*Work order*
Exact transcription with no images: write out all of the entries below.

···

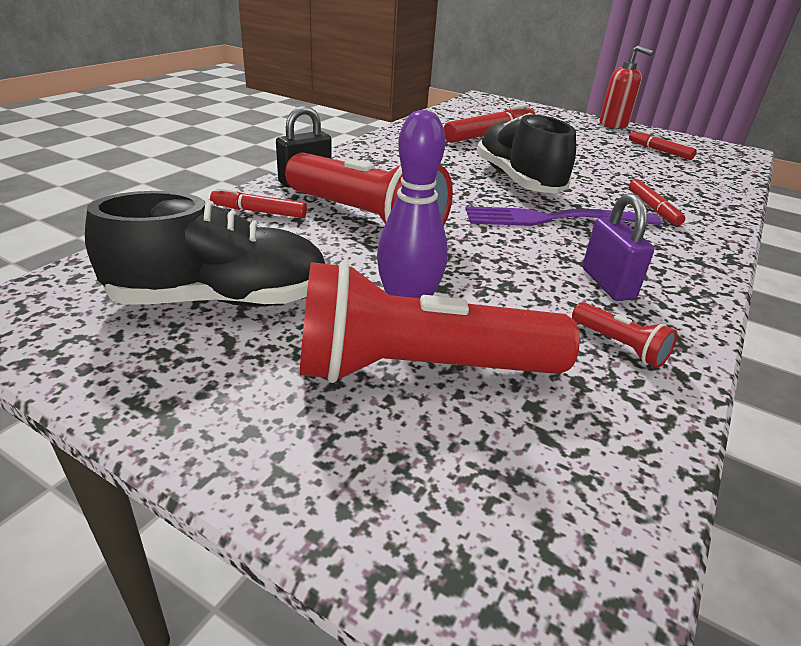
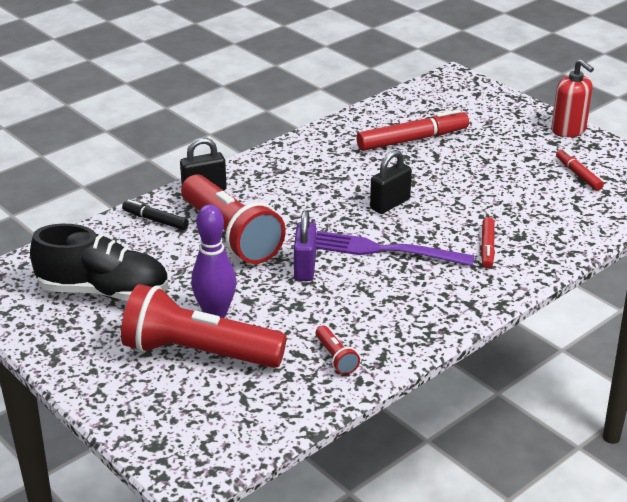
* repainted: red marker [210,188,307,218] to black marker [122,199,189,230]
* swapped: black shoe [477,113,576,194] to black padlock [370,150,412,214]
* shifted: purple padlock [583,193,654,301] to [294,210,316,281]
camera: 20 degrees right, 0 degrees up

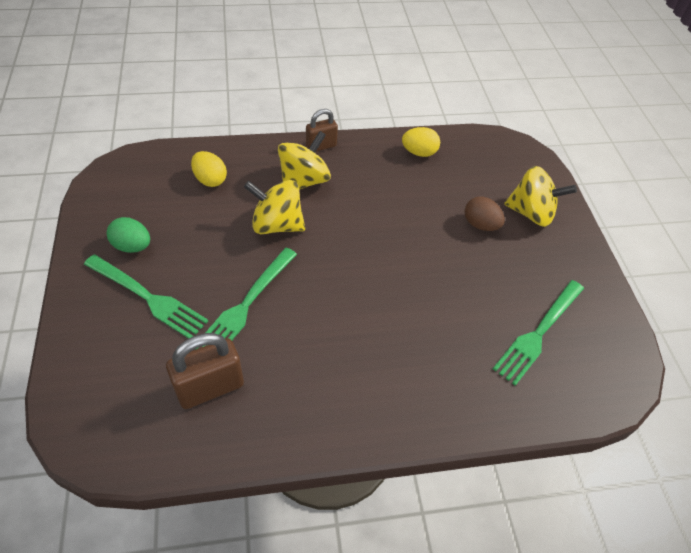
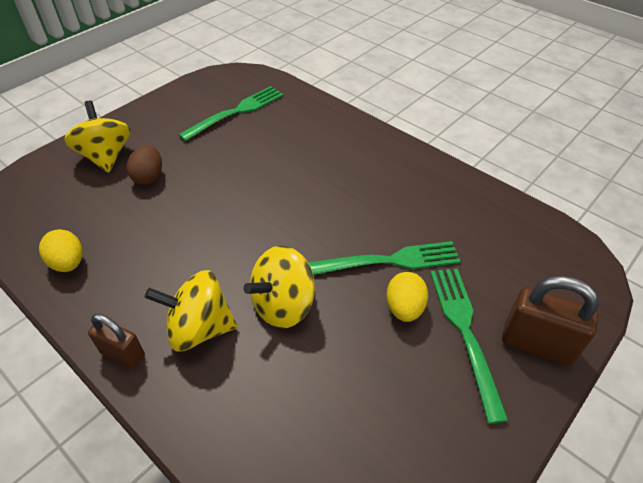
* gone: green egg [107,217,150,253]
* shifted: brown padlock [166,333,244,409] to [502,276,599,366]
* shifted: yellow egg [191,151,227,187] to [386,272,428,322]
* rotated: yellow spinning top [244,180,305,234] = [243,245,315,328] 75 degrees clockwise
* rotated: green fork [493,280,584,386] = [179,86,283,141] 45 degrees counterclockwise
camera: 125 degrees left, 5 degrees down

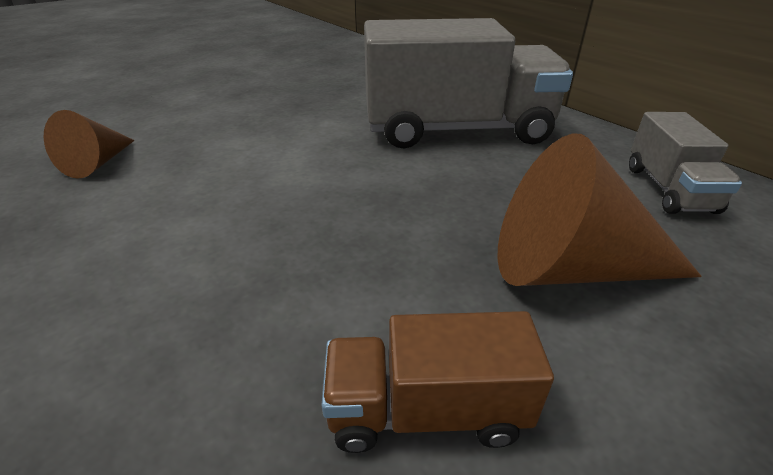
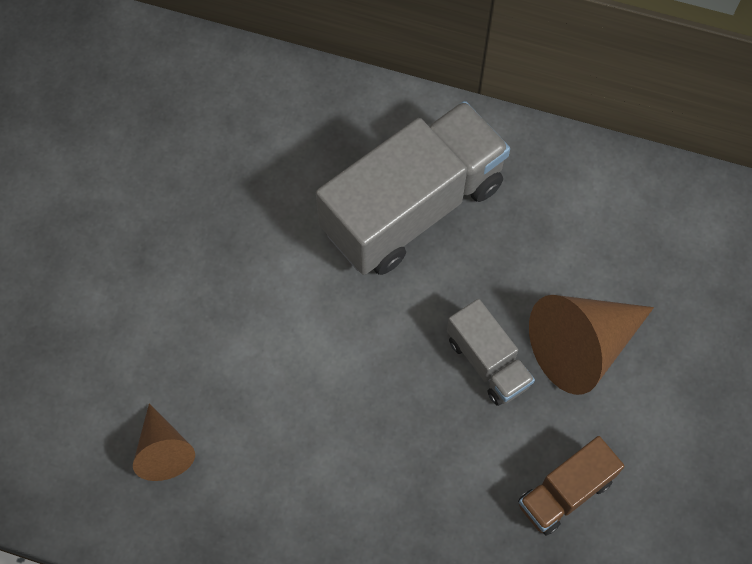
* shifted: grey truck [629,112,742,214] to [447,299,535,406]
camera: 35 degrees left, 30 degrees up

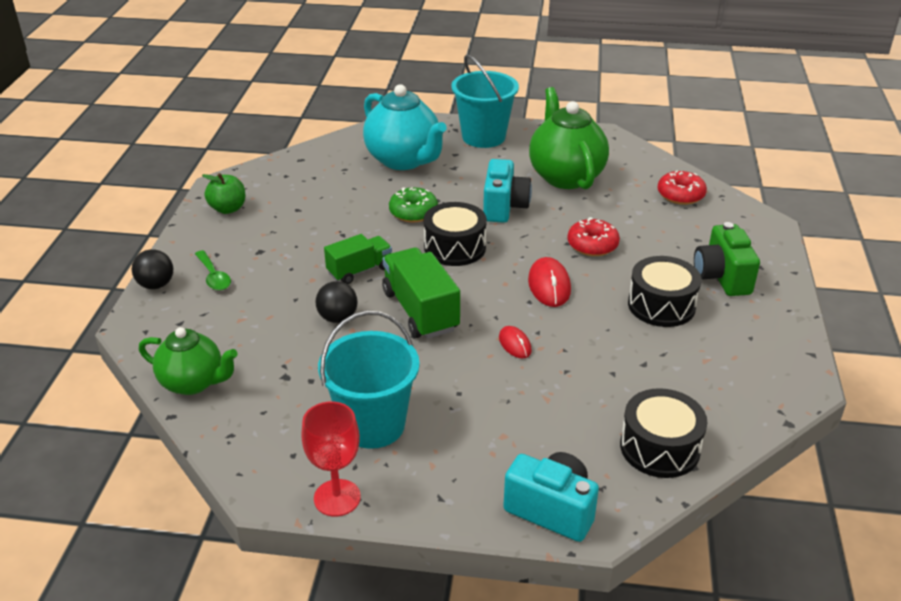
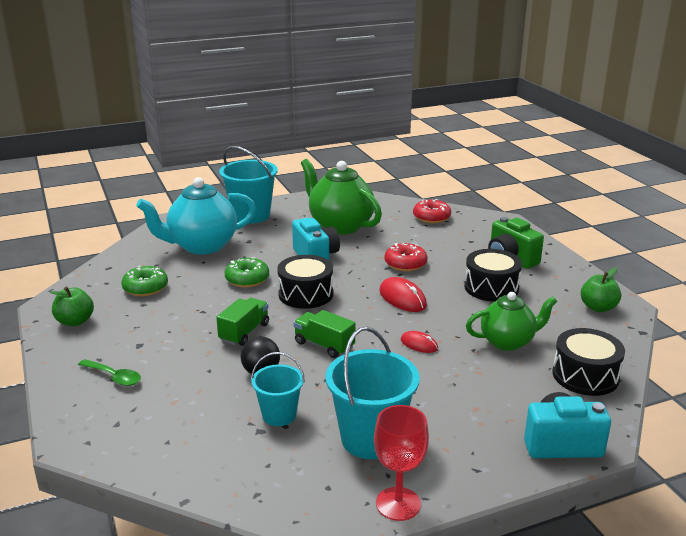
* gone: black ball [132,249,173,289]
* shifted: green teapot [139,327,238,395] to [466,292,557,351]
* rotated: turquoise teapot [363,84,447,170] = [136,177,256,255] 135 degrees clockwise
* scaled: green truck [382,248,460,339] = [294,310,355,358] x0.64
* new: green donut [121,266,168,296]
* new: turquoise bucket [251,352,305,426]
* new: green apple [581,267,621,312]
camera: 30 degrees left, 10 degrees down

···

*Answer to the problem*
* repainted: red marker [210,188,307,218] to black marker [122,199,189,230]
* swapped: black shoe [477,113,576,194] to black padlock [370,150,412,214]
* shifted: purple padlock [583,193,654,301] to [294,210,316,281]
camera: 20 degrees right, 0 degrees up

* gone: green egg [107,217,150,253]
* shifted: brown padlock [166,333,244,409] to [502,276,599,366]
* shifted: yellow egg [191,151,227,187] to [386,272,428,322]
* rotated: yellow spinning top [244,180,305,234] = [243,245,315,328] 75 degrees clockwise
* rotated: green fork [493,280,584,386] = [179,86,283,141] 45 degrees counterclockwise
camera: 125 degrees left, 5 degrees down

* shifted: grey truck [629,112,742,214] to [447,299,535,406]
camera: 35 degrees left, 30 degrees up

* gone: black ball [132,249,173,289]
* shifted: green teapot [139,327,238,395] to [466,292,557,351]
* rotated: turquoise teapot [363,84,447,170] = [136,177,256,255] 135 degrees clockwise
* scaled: green truck [382,248,460,339] = [294,310,355,358] x0.64
* new: green donut [121,266,168,296]
* new: turquoise bucket [251,352,305,426]
* new: green apple [581,267,621,312]
camera: 30 degrees left, 10 degrees down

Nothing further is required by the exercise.